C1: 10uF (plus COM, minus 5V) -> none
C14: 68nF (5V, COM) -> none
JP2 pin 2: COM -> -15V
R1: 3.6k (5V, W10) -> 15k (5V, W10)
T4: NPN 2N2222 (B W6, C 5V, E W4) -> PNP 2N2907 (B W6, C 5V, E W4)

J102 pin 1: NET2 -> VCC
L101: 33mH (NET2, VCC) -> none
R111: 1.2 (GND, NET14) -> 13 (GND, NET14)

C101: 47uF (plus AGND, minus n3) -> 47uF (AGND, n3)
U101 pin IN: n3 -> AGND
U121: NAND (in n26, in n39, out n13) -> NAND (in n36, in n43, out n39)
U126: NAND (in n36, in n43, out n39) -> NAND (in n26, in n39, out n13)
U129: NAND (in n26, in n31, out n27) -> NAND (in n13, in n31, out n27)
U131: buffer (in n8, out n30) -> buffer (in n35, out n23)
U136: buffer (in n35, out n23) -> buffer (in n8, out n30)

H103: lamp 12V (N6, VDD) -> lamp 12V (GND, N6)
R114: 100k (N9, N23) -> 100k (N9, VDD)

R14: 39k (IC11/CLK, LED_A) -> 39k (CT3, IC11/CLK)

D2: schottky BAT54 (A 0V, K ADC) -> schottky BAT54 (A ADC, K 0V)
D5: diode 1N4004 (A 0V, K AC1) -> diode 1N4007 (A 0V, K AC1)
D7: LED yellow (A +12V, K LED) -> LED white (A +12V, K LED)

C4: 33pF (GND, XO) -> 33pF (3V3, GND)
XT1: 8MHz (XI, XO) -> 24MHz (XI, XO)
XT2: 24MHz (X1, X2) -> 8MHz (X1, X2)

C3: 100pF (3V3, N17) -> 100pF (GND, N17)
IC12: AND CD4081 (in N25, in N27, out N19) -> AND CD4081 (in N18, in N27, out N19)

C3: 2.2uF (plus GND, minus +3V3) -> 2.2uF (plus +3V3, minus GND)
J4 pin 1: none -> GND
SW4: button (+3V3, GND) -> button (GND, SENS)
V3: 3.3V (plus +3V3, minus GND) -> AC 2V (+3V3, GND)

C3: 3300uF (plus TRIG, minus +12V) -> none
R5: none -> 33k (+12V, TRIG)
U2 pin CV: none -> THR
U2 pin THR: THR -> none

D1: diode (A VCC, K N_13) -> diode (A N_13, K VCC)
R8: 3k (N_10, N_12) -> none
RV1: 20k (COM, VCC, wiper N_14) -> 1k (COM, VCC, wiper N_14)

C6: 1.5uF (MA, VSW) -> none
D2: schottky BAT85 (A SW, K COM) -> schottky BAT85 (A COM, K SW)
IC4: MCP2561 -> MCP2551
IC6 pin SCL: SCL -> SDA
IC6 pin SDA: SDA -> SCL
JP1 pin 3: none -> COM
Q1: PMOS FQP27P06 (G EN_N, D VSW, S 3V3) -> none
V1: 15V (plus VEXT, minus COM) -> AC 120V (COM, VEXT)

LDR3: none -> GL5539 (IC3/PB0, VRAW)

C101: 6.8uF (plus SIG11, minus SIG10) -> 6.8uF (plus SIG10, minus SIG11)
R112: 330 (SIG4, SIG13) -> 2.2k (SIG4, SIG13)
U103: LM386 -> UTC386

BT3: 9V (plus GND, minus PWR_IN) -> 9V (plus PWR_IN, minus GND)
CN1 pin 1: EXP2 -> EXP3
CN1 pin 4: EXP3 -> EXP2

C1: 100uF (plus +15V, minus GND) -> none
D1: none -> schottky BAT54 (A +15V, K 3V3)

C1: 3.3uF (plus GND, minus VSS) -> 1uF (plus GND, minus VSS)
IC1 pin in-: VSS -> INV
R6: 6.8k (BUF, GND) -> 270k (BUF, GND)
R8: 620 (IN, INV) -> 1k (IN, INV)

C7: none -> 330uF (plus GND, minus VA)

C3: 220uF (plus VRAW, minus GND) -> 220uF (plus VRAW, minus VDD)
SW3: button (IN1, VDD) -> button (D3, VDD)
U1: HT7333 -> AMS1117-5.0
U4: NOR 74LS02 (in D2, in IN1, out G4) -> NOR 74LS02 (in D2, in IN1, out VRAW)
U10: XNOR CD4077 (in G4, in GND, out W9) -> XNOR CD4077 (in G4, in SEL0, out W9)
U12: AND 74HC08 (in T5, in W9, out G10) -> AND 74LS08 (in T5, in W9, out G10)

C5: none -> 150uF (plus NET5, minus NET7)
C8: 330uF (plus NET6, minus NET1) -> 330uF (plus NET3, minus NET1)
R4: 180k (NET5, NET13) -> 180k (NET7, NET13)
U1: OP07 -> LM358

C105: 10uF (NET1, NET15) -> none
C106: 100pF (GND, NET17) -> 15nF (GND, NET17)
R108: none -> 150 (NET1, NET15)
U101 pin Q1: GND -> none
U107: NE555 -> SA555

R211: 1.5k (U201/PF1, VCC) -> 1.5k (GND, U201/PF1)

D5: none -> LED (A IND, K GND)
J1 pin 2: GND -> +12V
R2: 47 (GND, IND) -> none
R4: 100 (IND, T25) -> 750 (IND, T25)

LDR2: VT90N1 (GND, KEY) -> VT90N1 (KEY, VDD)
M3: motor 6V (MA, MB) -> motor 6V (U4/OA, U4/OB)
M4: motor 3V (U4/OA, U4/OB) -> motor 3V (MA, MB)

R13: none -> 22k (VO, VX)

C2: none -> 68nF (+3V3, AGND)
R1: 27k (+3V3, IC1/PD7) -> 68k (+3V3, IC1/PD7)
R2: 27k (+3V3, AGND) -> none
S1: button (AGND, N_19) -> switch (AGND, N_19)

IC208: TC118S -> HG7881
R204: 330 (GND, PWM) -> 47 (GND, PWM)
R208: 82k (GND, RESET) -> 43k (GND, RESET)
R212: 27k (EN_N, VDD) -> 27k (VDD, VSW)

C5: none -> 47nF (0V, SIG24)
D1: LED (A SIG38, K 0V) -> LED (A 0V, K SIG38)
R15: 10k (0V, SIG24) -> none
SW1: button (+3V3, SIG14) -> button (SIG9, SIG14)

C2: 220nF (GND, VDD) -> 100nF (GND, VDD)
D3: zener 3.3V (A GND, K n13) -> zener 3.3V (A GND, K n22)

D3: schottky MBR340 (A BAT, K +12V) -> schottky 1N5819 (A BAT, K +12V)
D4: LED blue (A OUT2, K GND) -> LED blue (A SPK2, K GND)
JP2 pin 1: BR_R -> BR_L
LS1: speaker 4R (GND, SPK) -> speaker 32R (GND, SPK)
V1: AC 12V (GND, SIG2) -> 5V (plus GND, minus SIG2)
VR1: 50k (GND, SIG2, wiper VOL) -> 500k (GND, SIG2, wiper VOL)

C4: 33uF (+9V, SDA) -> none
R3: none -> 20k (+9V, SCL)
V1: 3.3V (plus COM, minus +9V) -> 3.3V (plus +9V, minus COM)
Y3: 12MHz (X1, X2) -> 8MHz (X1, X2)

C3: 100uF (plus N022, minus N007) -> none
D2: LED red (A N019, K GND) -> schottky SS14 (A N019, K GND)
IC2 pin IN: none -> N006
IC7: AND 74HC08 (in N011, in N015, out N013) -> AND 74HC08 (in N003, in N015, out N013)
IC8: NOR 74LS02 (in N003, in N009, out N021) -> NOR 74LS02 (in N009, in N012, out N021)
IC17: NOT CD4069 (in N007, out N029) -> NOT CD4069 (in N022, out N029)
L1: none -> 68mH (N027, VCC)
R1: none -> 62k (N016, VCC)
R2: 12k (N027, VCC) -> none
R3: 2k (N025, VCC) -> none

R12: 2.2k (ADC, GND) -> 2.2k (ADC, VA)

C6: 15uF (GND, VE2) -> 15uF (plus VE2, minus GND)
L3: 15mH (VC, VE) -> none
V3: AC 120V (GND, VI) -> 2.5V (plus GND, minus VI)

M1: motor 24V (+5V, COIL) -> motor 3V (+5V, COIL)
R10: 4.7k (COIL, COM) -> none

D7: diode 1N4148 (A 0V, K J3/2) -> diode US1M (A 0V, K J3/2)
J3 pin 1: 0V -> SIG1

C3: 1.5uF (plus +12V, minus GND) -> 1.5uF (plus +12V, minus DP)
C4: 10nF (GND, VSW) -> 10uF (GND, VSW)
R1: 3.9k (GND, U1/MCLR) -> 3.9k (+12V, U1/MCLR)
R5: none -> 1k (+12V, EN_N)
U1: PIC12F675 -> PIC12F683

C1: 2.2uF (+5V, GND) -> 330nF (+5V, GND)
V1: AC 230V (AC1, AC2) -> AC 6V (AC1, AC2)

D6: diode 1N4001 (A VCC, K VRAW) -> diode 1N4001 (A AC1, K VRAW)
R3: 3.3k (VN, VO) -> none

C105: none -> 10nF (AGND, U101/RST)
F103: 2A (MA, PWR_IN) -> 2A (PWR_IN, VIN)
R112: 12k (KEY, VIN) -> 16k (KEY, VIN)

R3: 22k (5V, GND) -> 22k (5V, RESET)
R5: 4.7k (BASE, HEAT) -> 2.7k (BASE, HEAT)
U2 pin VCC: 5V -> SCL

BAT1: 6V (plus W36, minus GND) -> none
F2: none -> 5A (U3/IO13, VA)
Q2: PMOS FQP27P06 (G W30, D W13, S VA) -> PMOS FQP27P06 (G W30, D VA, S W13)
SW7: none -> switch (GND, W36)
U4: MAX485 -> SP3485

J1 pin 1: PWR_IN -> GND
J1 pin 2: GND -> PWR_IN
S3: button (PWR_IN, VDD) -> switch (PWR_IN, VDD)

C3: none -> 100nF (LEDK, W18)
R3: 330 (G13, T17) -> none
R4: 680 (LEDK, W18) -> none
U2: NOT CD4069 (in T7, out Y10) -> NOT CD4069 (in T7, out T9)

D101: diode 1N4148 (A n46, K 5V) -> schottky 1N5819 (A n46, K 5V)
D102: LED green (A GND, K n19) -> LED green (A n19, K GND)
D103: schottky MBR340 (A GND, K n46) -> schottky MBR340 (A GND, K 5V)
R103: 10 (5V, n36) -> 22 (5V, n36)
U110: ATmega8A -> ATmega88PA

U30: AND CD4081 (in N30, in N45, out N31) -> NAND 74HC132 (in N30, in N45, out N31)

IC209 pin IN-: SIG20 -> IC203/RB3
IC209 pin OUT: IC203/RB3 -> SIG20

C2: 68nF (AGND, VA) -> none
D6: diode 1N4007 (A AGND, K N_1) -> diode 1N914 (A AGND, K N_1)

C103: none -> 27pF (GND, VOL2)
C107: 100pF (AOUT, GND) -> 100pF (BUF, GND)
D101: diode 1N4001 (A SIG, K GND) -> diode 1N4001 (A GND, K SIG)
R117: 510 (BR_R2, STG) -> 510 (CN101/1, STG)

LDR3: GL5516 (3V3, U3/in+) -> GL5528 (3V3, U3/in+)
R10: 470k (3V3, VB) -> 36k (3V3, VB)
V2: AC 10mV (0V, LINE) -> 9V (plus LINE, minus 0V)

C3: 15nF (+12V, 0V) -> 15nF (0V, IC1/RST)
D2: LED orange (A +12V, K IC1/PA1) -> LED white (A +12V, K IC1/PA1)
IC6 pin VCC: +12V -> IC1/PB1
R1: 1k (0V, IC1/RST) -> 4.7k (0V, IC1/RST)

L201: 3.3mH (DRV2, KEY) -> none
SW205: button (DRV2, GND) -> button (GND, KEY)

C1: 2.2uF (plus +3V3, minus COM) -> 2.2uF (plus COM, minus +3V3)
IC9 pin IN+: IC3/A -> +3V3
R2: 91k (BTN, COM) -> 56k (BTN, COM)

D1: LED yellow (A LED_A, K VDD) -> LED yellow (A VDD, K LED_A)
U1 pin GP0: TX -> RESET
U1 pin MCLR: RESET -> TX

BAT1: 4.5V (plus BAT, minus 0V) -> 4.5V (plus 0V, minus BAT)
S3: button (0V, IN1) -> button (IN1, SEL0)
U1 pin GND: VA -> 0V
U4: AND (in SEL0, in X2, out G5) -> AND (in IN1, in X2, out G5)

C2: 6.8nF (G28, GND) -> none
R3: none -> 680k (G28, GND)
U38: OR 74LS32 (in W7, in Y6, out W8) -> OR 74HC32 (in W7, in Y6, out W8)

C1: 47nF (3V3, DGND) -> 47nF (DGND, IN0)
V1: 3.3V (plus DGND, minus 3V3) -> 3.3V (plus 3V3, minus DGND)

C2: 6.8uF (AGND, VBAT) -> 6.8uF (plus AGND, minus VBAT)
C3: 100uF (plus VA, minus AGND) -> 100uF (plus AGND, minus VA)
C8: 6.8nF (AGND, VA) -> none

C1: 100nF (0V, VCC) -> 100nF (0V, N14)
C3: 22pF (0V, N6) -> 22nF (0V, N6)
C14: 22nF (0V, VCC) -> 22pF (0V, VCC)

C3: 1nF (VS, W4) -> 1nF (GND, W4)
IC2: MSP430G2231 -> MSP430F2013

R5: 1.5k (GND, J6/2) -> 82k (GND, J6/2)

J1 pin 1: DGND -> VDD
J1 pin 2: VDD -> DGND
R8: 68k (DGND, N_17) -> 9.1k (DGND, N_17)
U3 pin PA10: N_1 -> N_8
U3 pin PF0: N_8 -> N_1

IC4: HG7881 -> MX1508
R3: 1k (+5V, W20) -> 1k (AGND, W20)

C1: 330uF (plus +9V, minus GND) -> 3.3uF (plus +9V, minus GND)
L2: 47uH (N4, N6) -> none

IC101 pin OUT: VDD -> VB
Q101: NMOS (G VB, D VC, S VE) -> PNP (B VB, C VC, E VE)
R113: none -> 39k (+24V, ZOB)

## Exercise description
Looking at the data above, write out exactly the lines that start at the one containing "R12: 2.2k (ADC, GND) -> 2.2k (ADC, VA)" and end at the one containing "R10: 4.7k (COIL, COM) -> none"; include both and nothing beyond.

## Written answer
R12: 2.2k (ADC, GND) -> 2.2k (ADC, VA)

C6: 15uF (GND, VE2) -> 15uF (plus VE2, minus GND)
L3: 15mH (VC, VE) -> none
V3: AC 120V (GND, VI) -> 2.5V (plus GND, minus VI)

M1: motor 24V (+5V, COIL) -> motor 3V (+5V, COIL)
R10: 4.7k (COIL, COM) -> none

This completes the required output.